Start of Source data

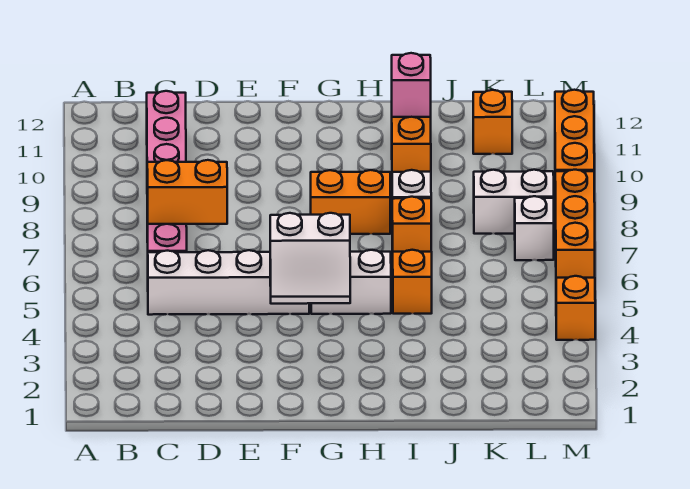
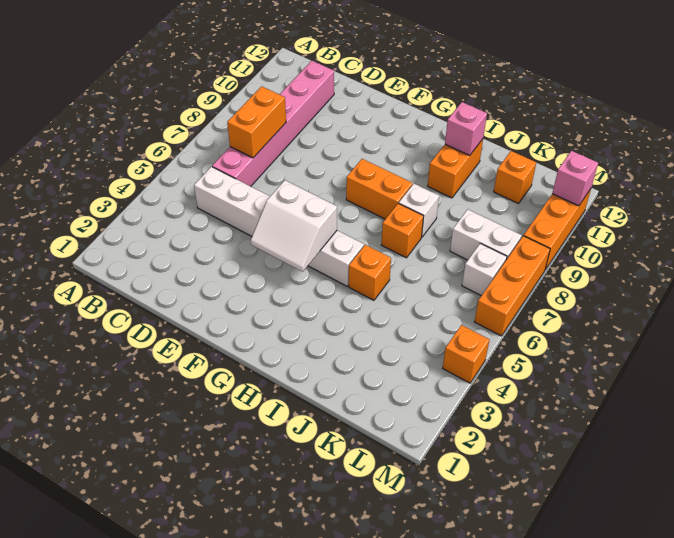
orange 1x2 brick [147,160,227,224] -> orange 1x2 brick turned to [227,86,286,158]
none -> pink 1x1 brick [552,151,598,206]

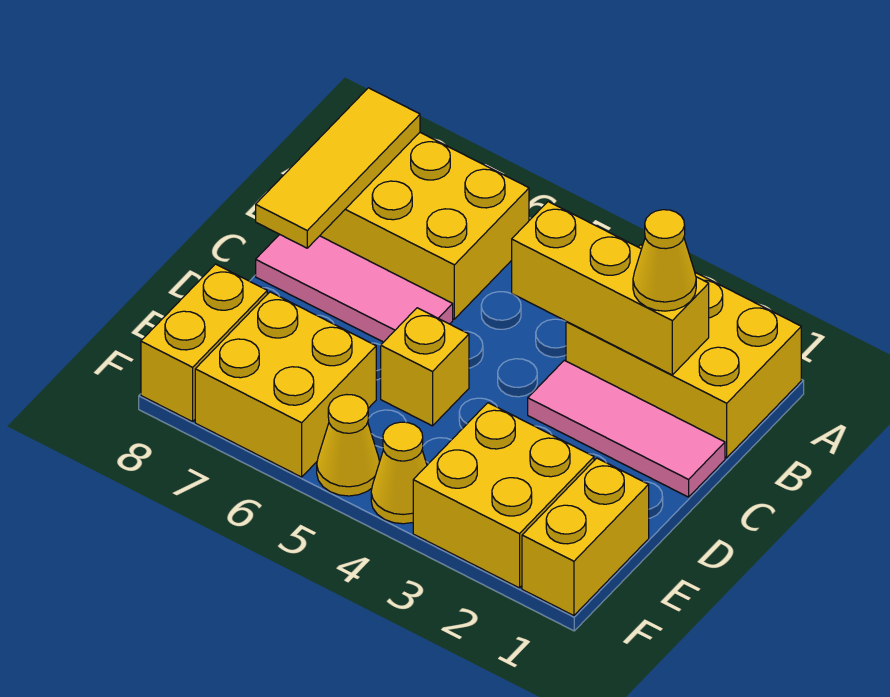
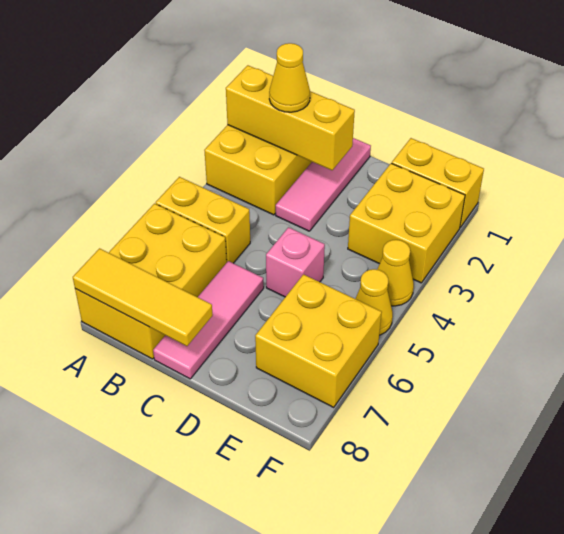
yellow 1x3 brick [512,202,709,375] -> yellow 1x3 brick turned to [226,65,355,170]
yellow 1x1 brick [381,308,469,426] -> pink 1x1 brick [266,227,325,297]
yellow 1x2 brick [141,264,267,422] -> yellow 1x2 brick moved to [156,177,250,263]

End of Source data

_Description of the task_. Return every line of the records in which the word "yellow" is found.

_Output below_.
yellow 1x3 brick [512,202,709,375] -> yellow 1x3 brick turned to [226,65,355,170]
yellow 1x1 brick [381,308,469,426] -> pink 1x1 brick [266,227,325,297]
yellow 1x2 brick [141,264,267,422] -> yellow 1x2 brick moved to [156,177,250,263]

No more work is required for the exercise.